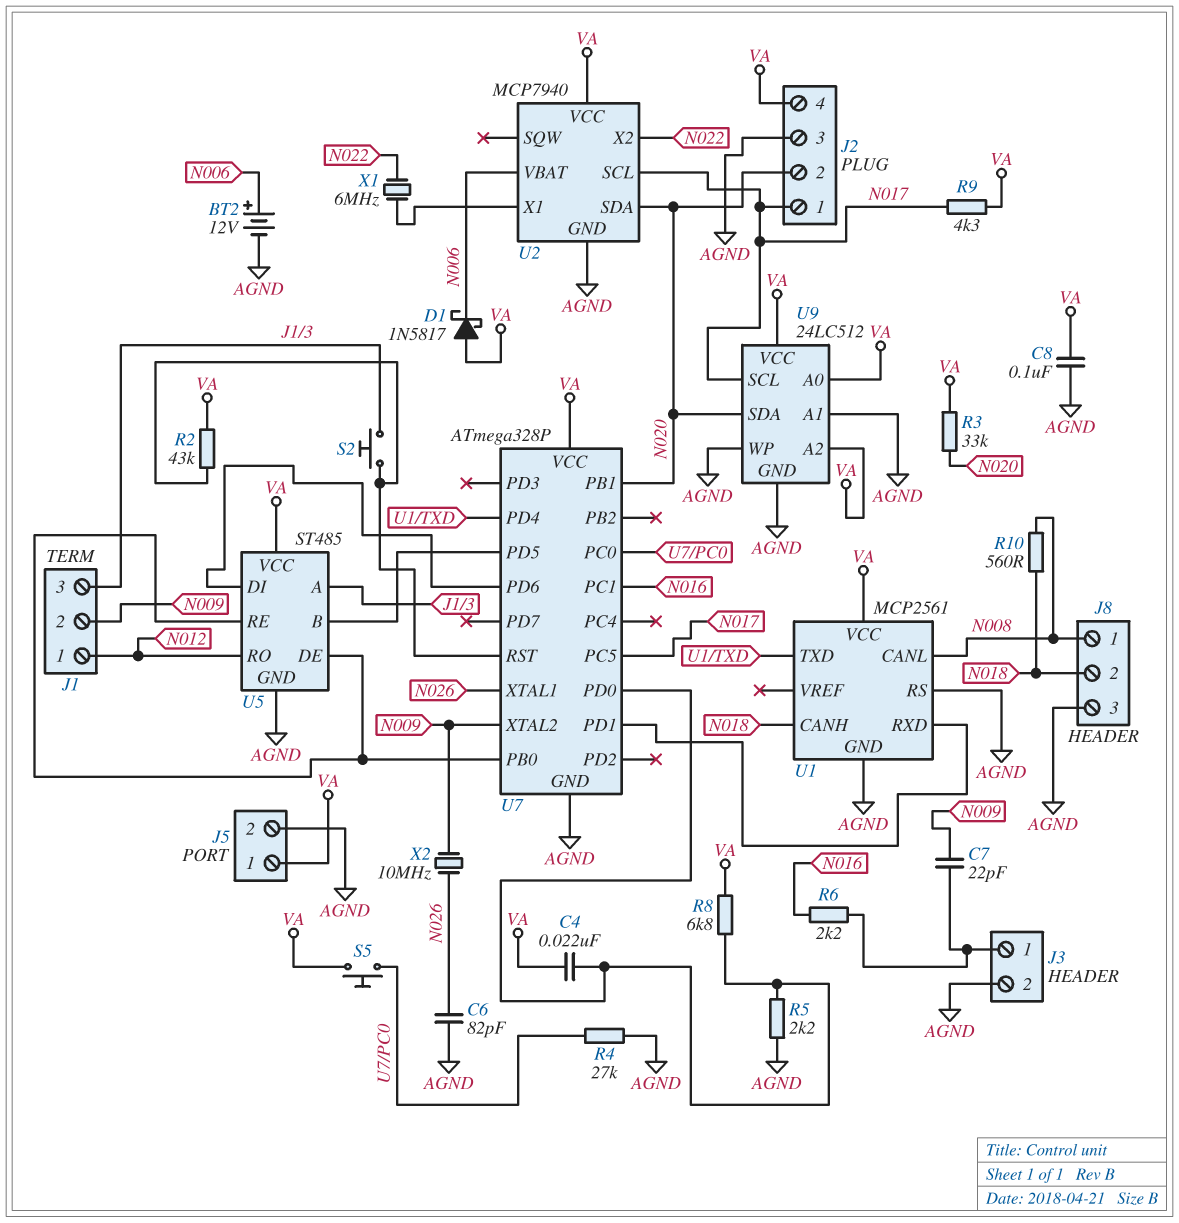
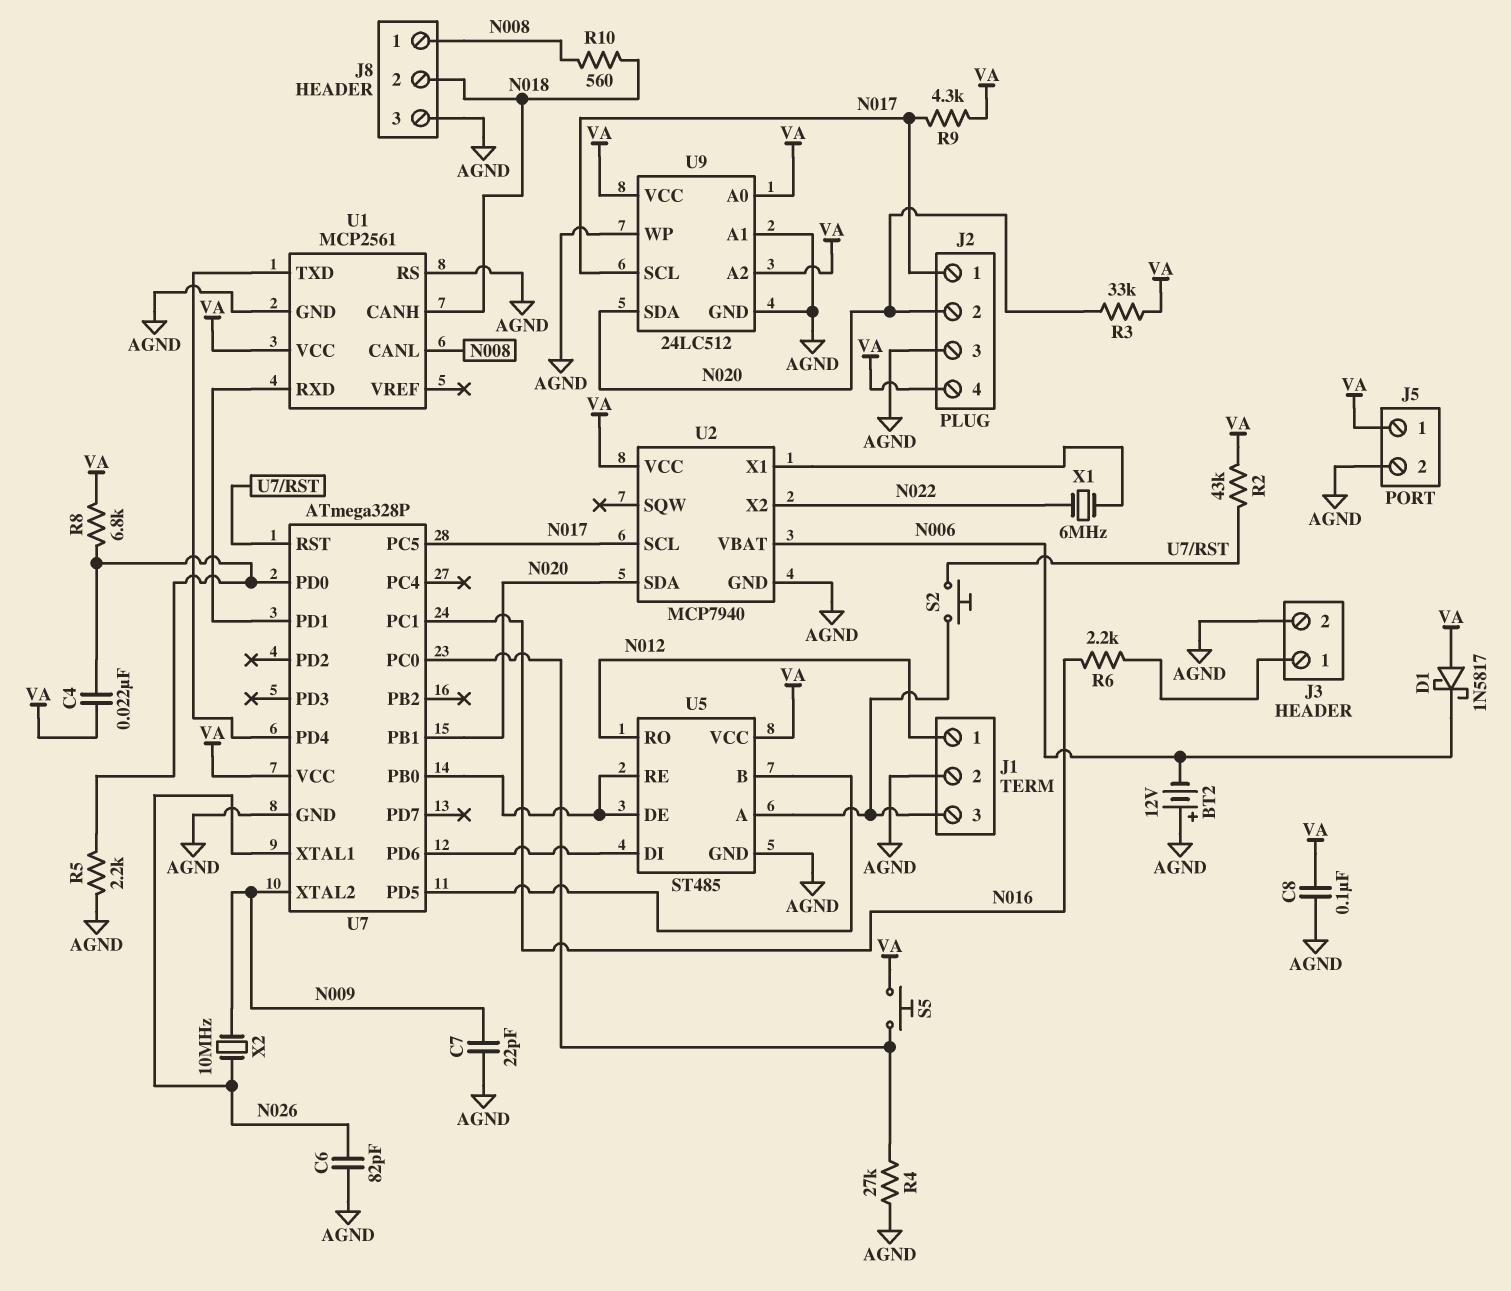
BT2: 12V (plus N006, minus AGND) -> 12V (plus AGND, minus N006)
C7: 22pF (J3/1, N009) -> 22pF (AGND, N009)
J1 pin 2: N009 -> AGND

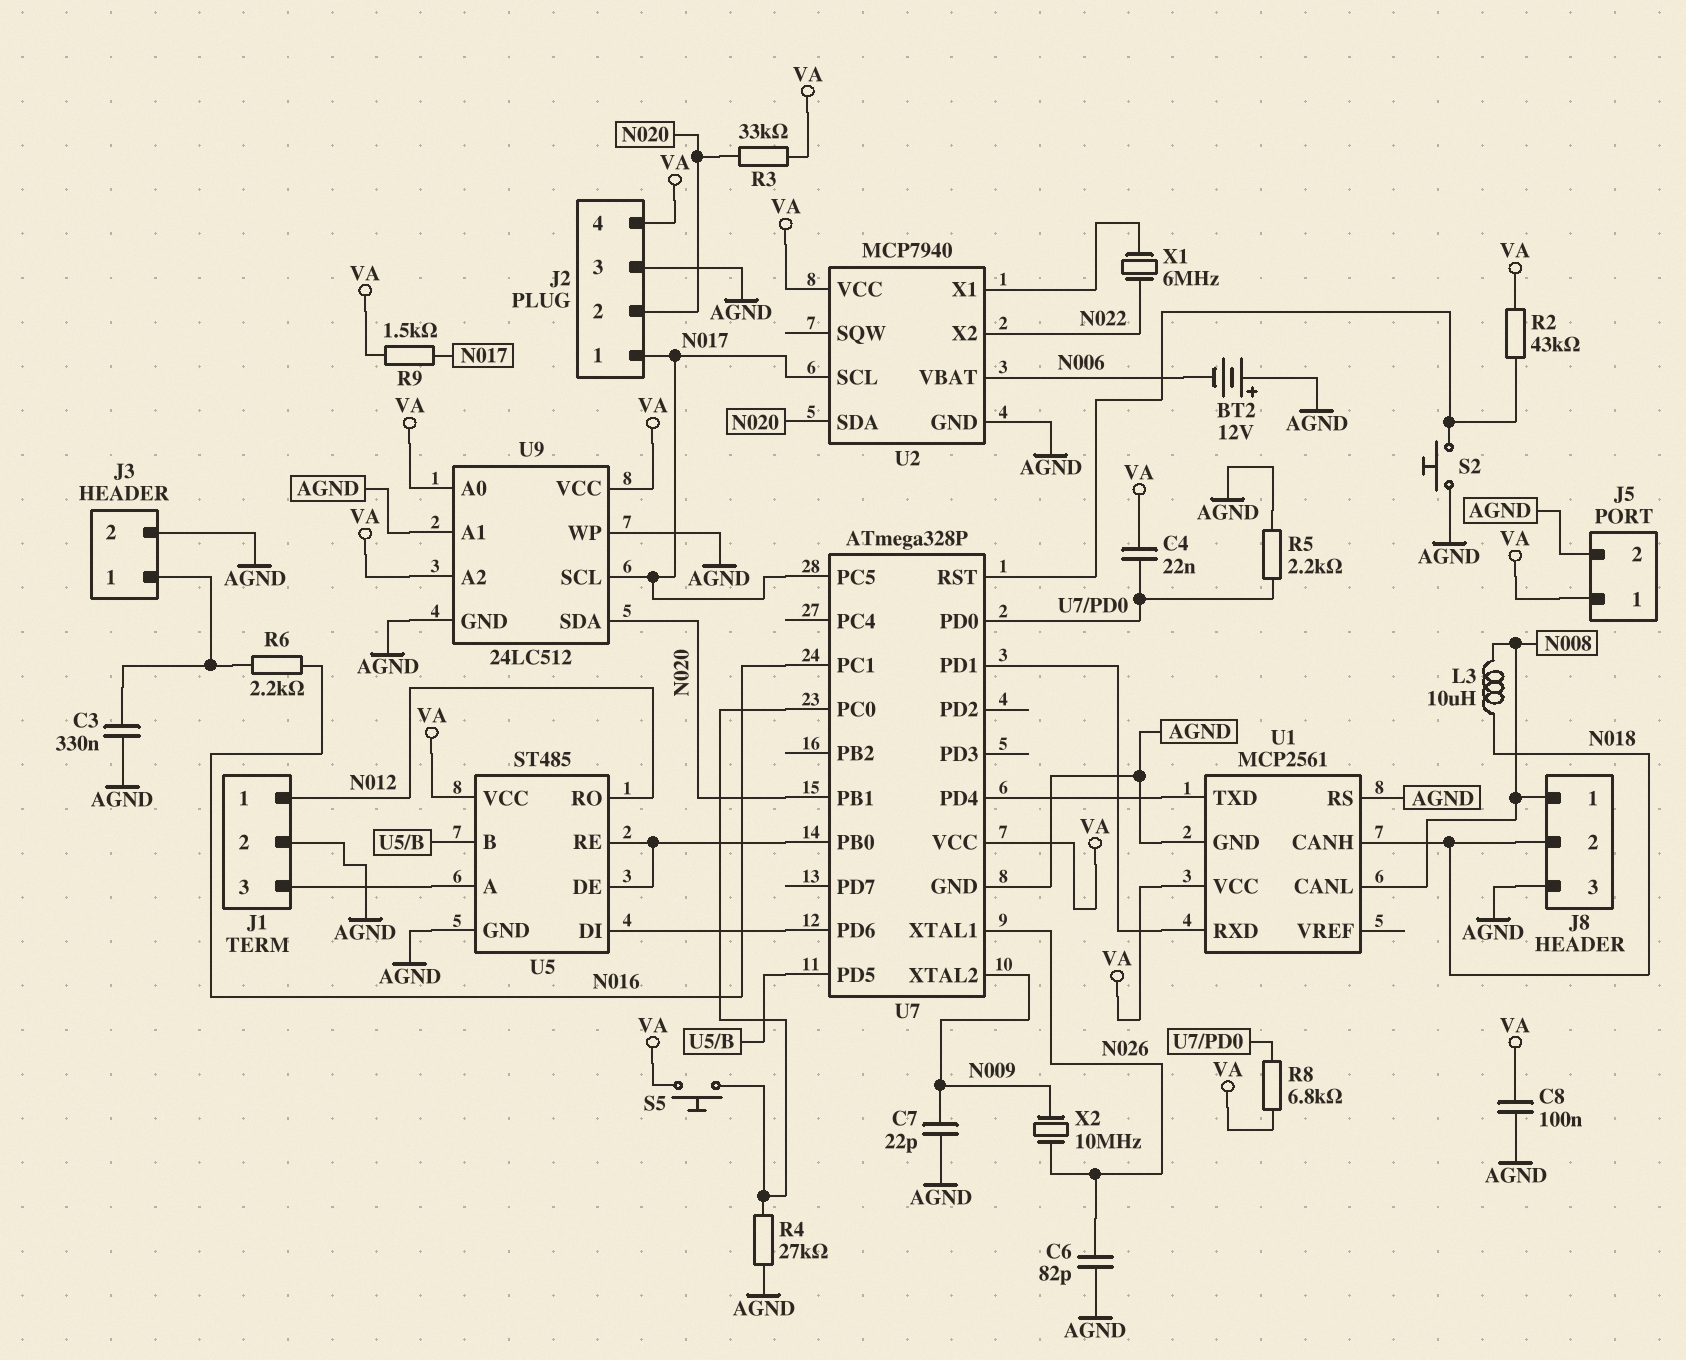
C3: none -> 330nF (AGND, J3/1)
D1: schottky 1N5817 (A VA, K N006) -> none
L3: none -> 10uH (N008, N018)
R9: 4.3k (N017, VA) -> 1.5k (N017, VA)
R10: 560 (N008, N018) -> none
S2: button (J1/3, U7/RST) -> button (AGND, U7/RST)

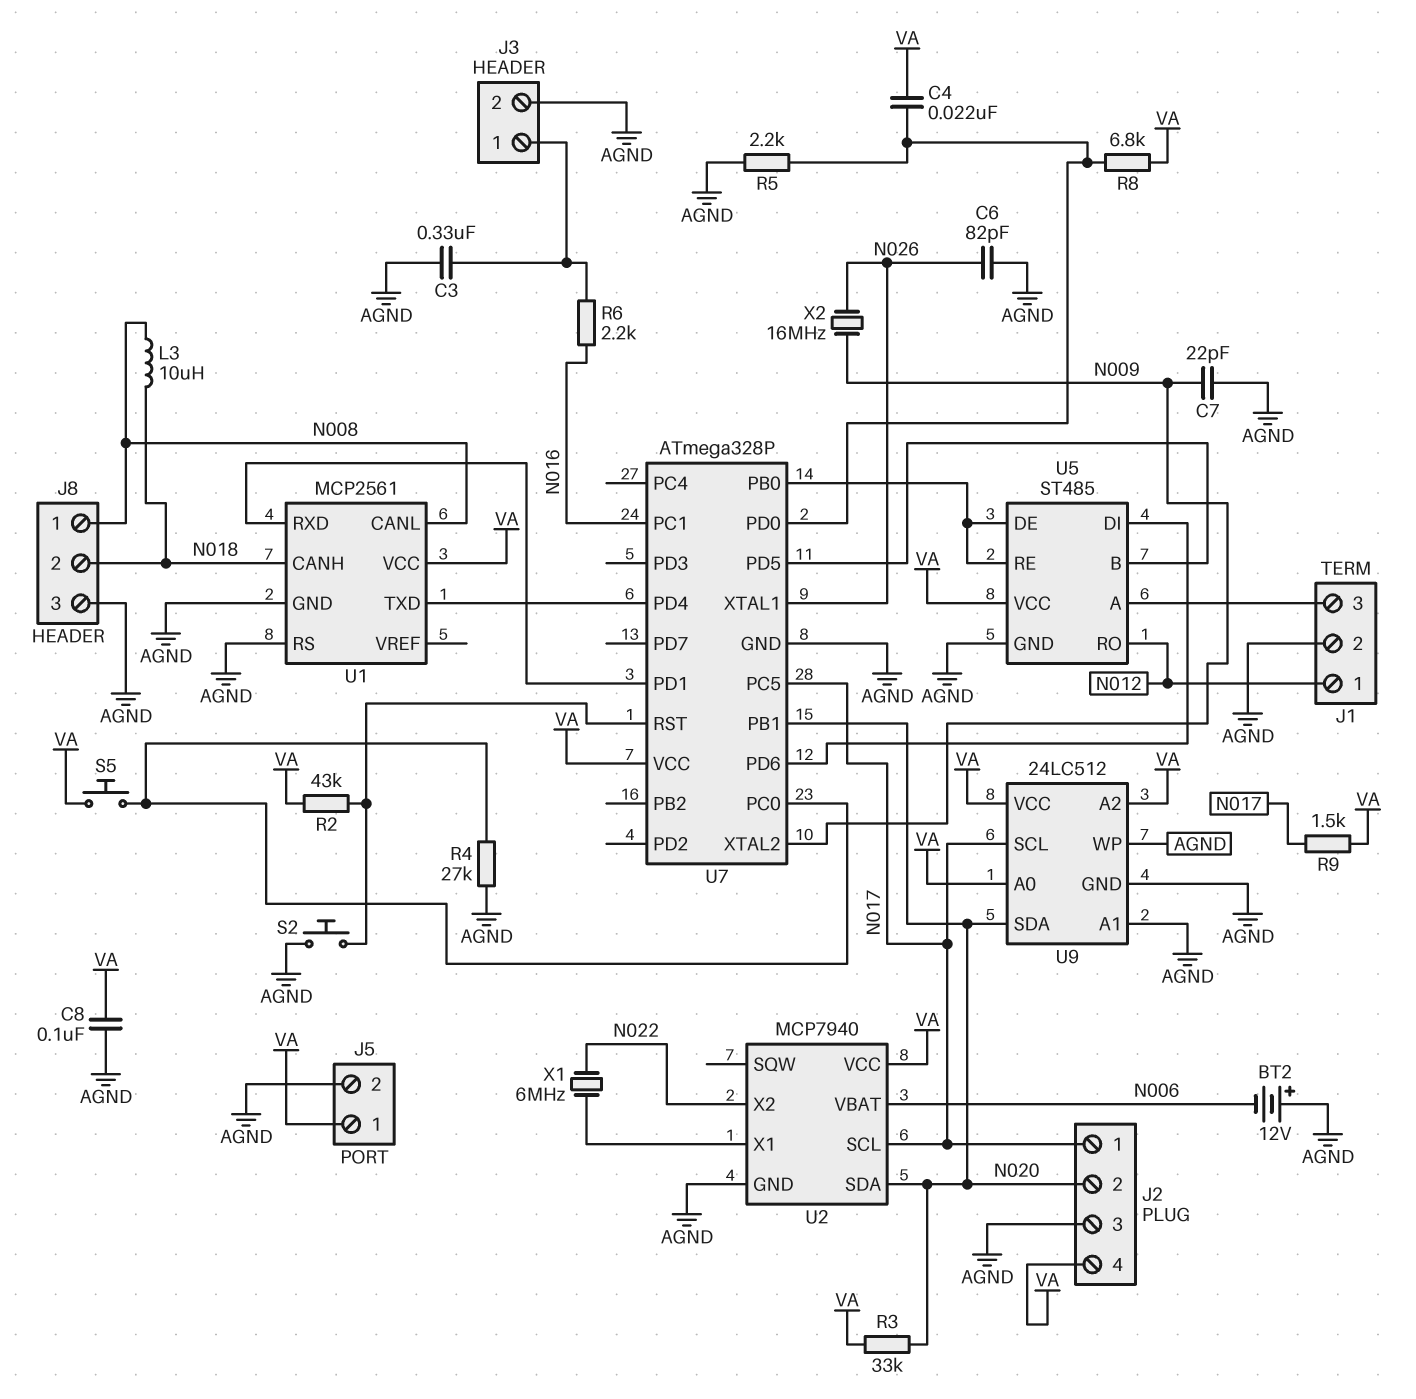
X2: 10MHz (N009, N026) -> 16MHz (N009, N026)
===
* **TASK TO COMPLETE**
The entries above need to be repeated word for word, minus their pictures.

* **SOLUTION FOR THIS PROBLEM**
BT2: 12V (plus N006, minus AGND) -> 12V (plus AGND, minus N006)
C7: 22pF (J3/1, N009) -> 22pF (AGND, N009)
J1 pin 2: N009 -> AGND

C3: none -> 330nF (AGND, J3/1)
D1: schottky 1N5817 (A VA, K N006) -> none
L3: none -> 10uH (N008, N018)
R9: 4.3k (N017, VA) -> 1.5k (N017, VA)
R10: 560 (N008, N018) -> none
S2: button (J1/3, U7/RST) -> button (AGND, U7/RST)

X2: 10MHz (N009, N026) -> 16MHz (N009, N026)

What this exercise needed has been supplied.